EXERCISE DETAILS: Could you find every line in the entries below that holds the word "SENS" and copy it?

INPUT FOR THIS TASK:
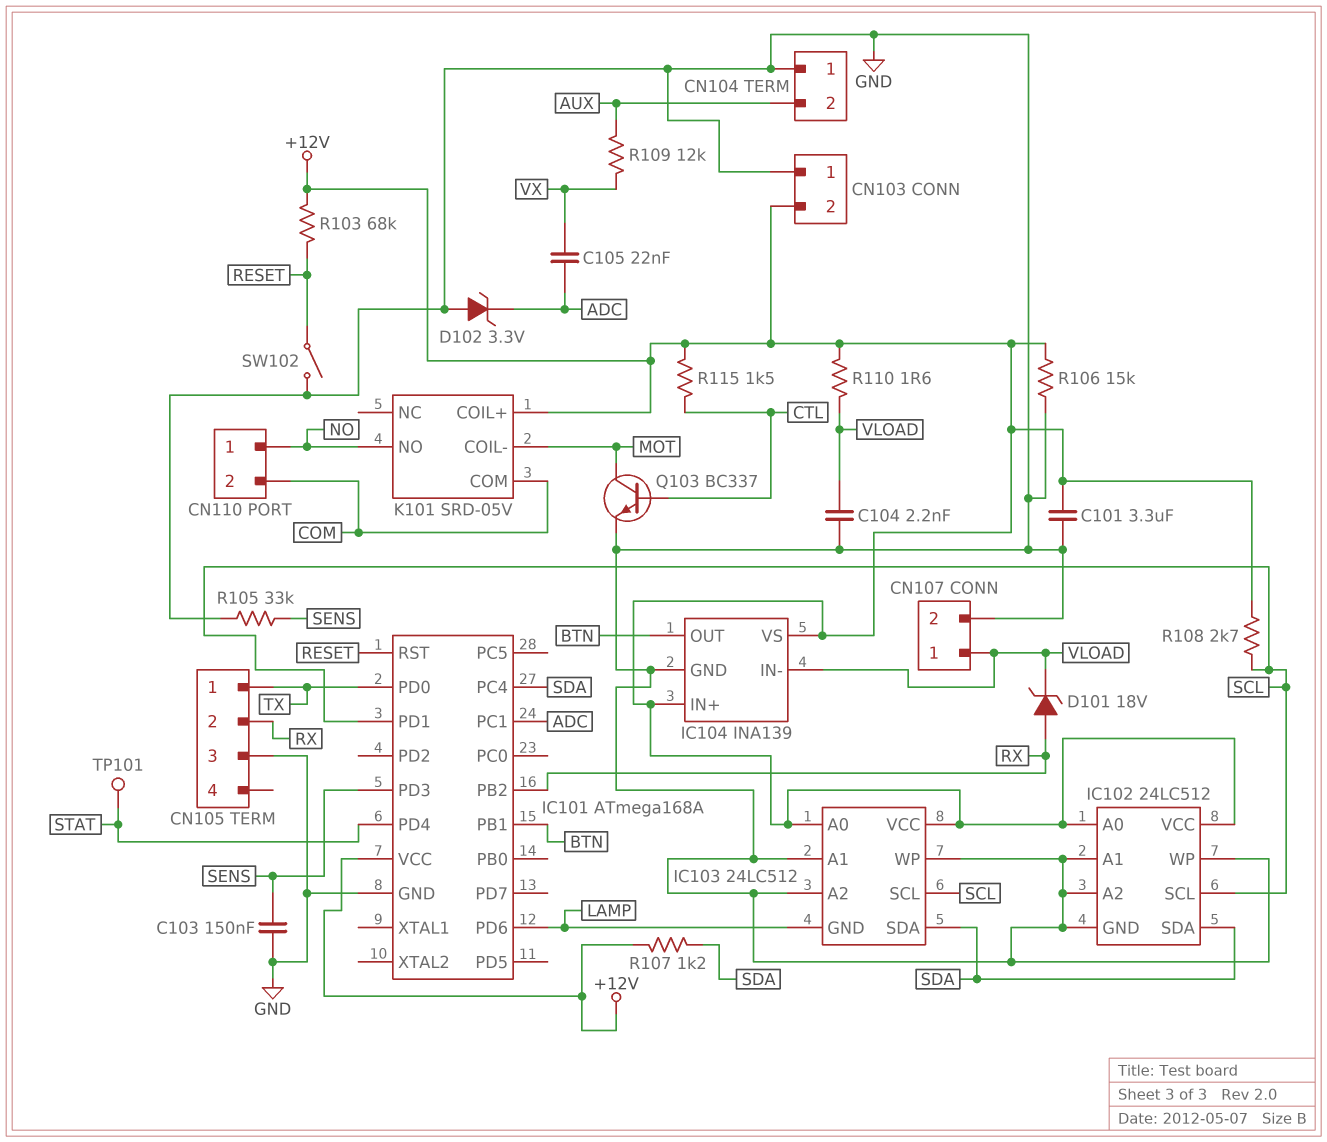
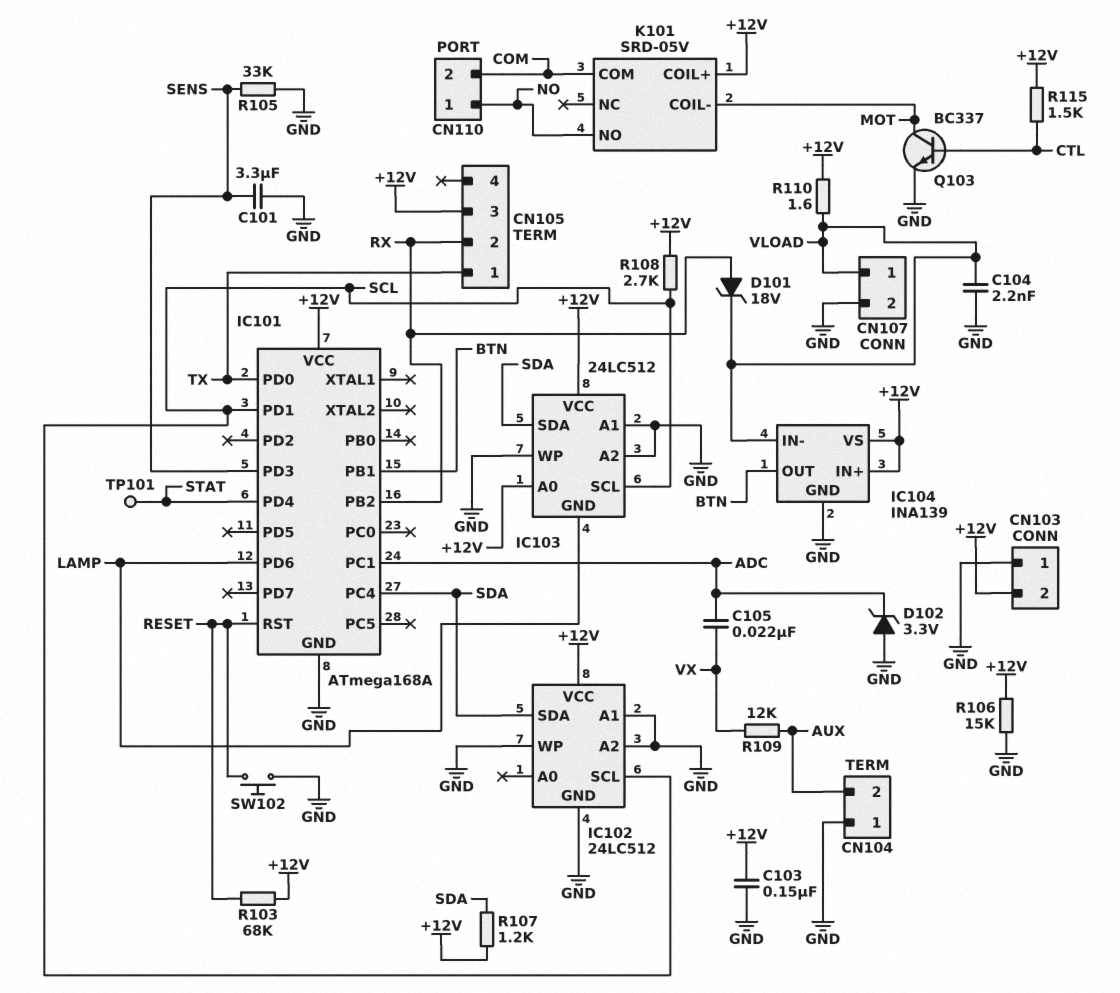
C101: 3.3uF (+12V, GND) -> 3.3uF (GND, SENS)
C103: 150nF (GND, SENS) -> 150nF (+12V, GND)
CN105 pin 3: GND -> +12V
IC102 pin A0: +12V -> none
SW102: switch (GND, RESET) -> button (GND, RESET)

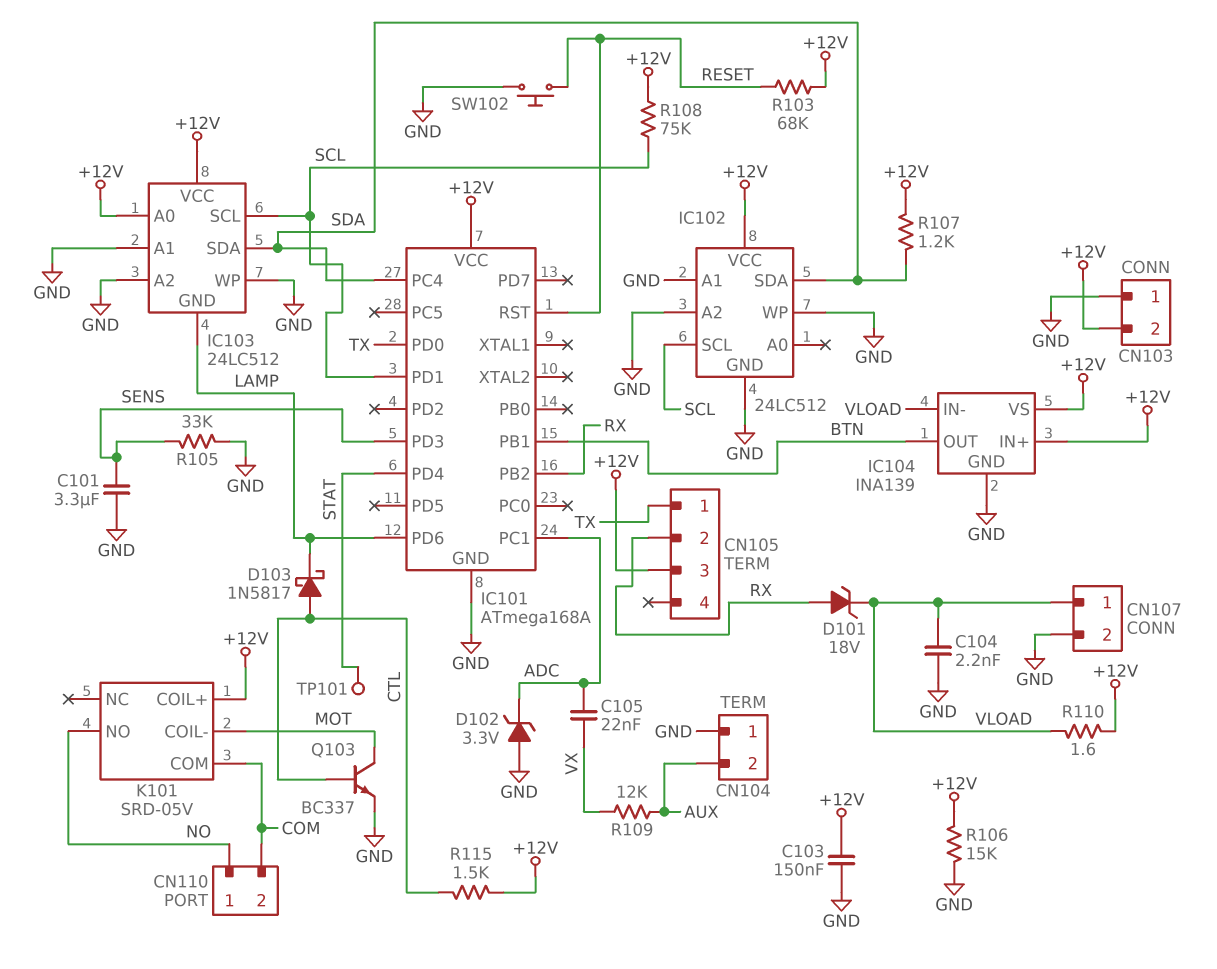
D103: none -> schottky 1N5817 (A CTL, K LAMP)
R108: 2.7k (+12V, SCL) -> 75k (+12V, SCL)

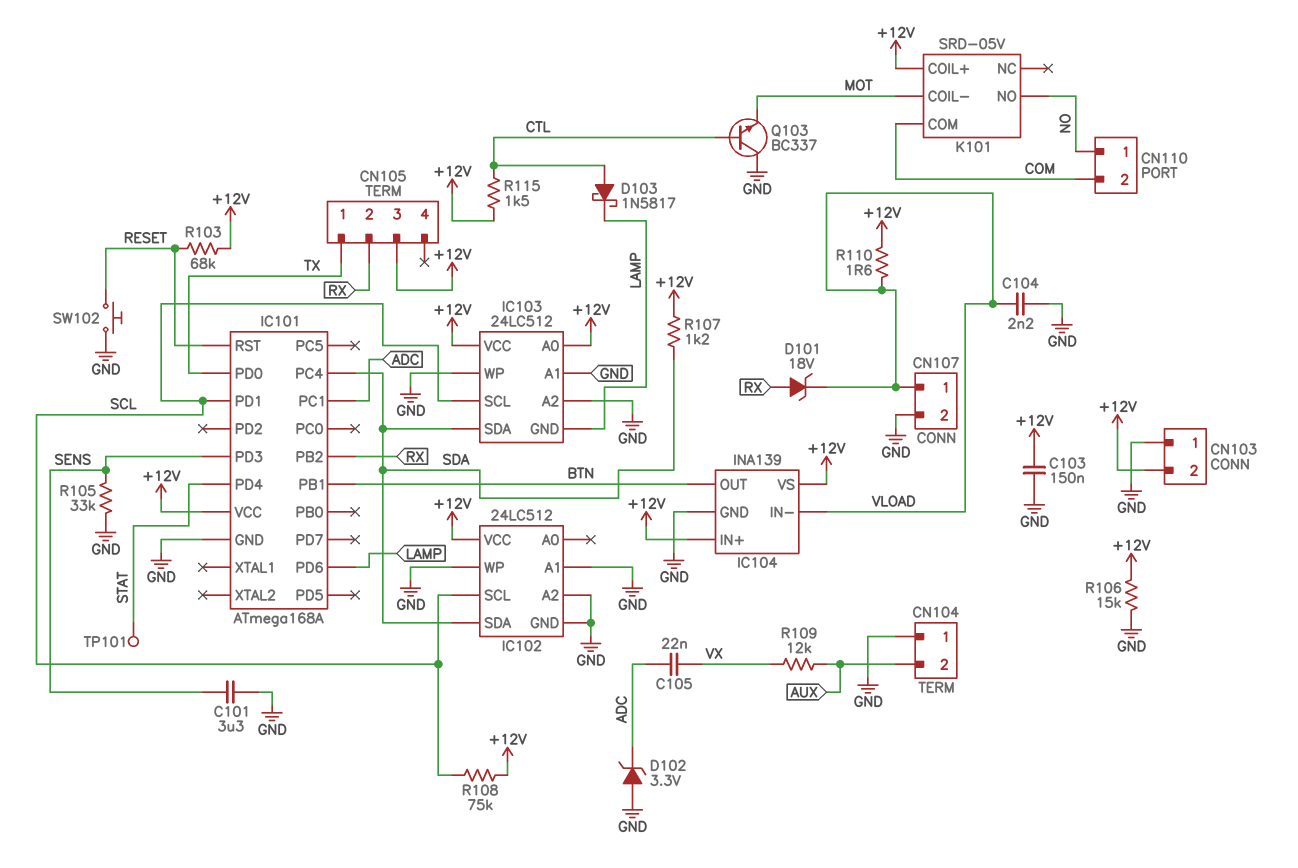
Q103: NPN BC337 (B CTL, C MOT, E GND) -> NPN BC337 (B CTL, C GND, E MOT)

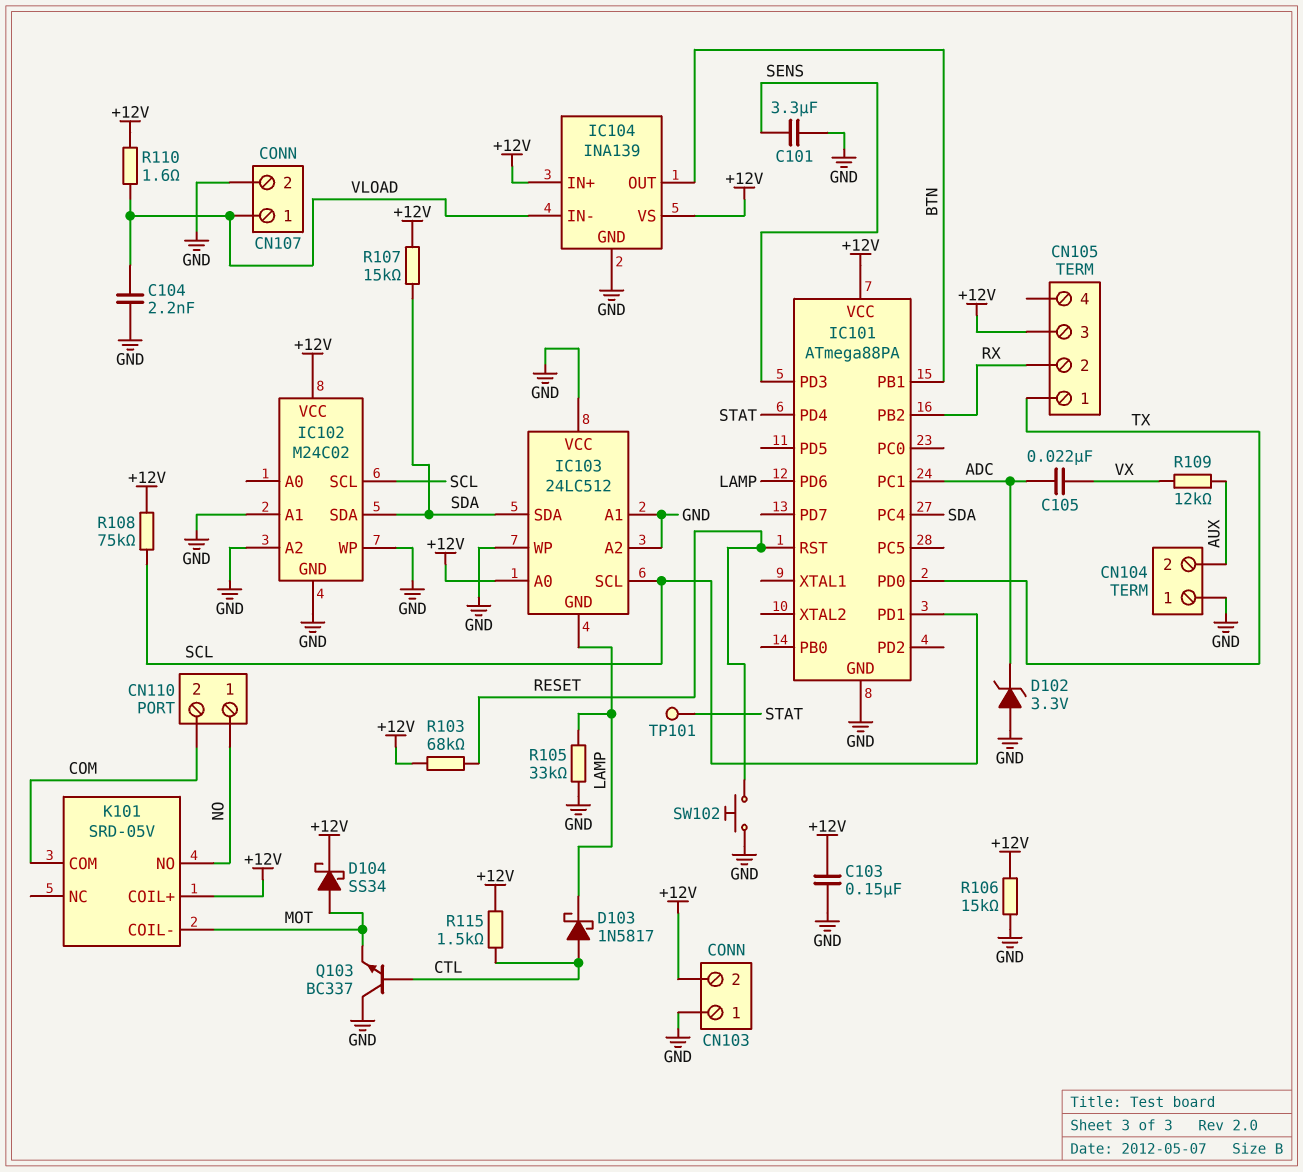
D101: zener 18V (A RX, K VLOAD) -> none
D104: none -> schottky SS34 (A MOT, K +12V)
IC101: ATmega168A -> ATmega88PA
IC102: 24LC512 -> M24C02
IC103 pin VCC: +12V -> GND
R105: 33k (GND, SENS) -> 33k (GND, LAMP)
R107: 1.2k (+12V, SDA) -> 15k (+12V, SDA)

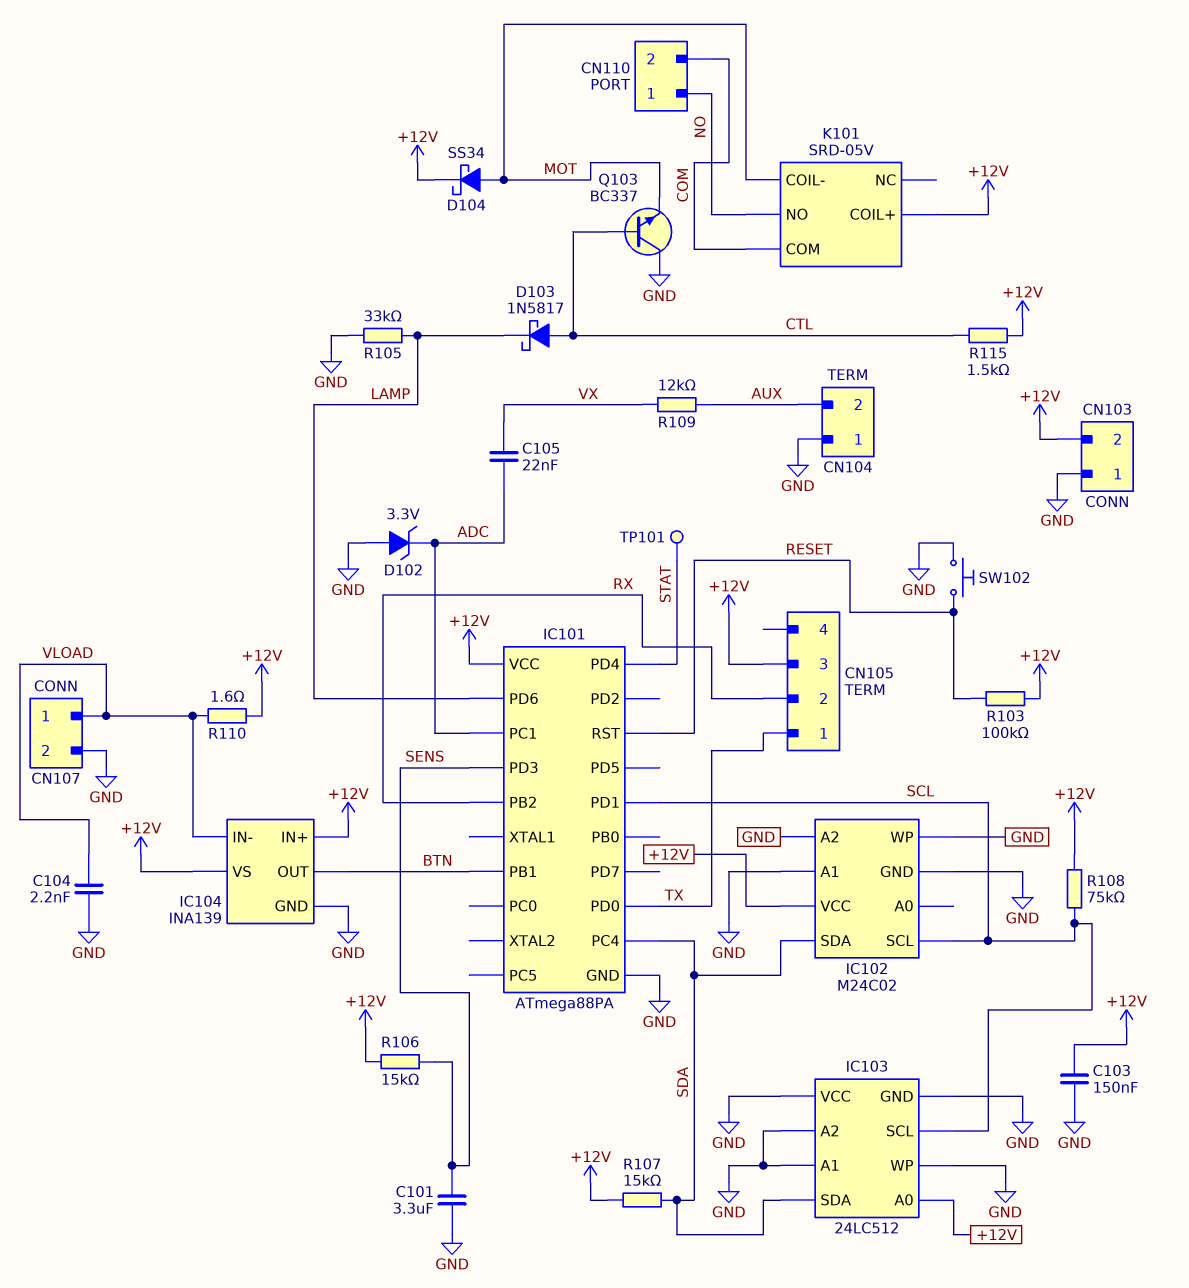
IC103 pin GND: LAMP -> GND
R103: 68k (+12V, RESET) -> 100k (+12V, RESET)
R106: 15k (+12V, GND) -> 15k (+12V, SENS)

PROBLEM SOLUTION:
C101: 3.3uF (+12V, GND) -> 3.3uF (GND, SENS)
C103: 150nF (GND, SENS) -> 150nF (+12V, GND)
R105: 33k (GND, SENS) -> 33k (GND, LAMP)
R106: 15k (+12V, GND) -> 15k (+12V, SENS)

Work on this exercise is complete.